* Directions for this task *
Transcribe the listing exactly, leaving out every picture.

* Source data *
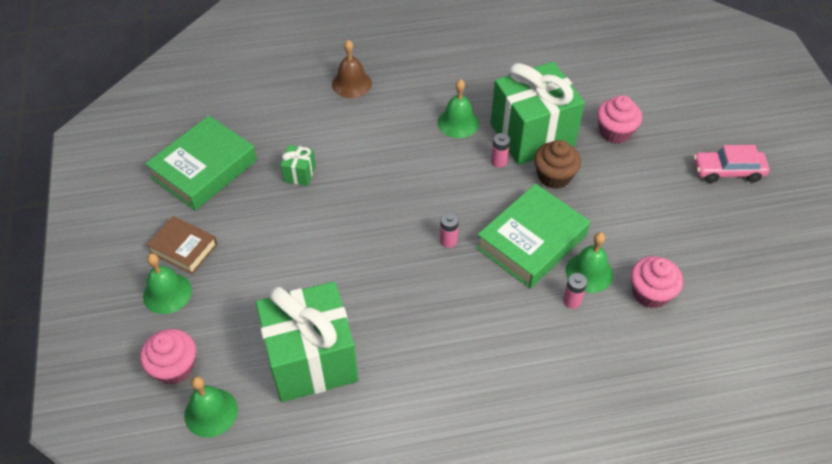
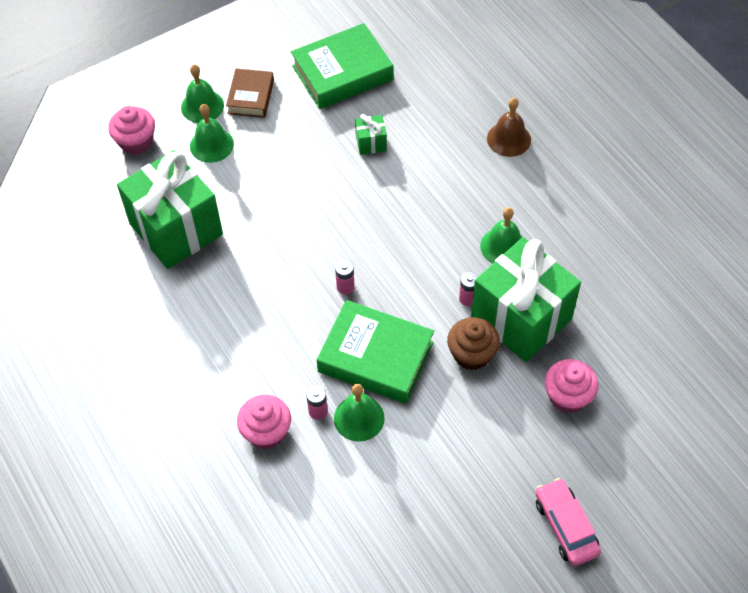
camera: 70 degrees right, 5 degrees up
green book [145,116,257,211] -> green book turned 45 degrees counterclockwise [291,23,393,109]
green bell [184,376,238,438] -> green bell moved to [190,104,234,163]
pink cupcake [631,256,683,308] -> pink cupcake moved to [237,395,291,449]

* Answer box *
camera: 70 degrees right, 5 degrees up
green book [145,116,257,211] -> green book turned 45 degrees counterclockwise [291,23,393,109]
green bell [184,376,238,438] -> green bell moved to [190,104,234,163]
pink cupcake [631,256,683,308] -> pink cupcake moved to [237,395,291,449]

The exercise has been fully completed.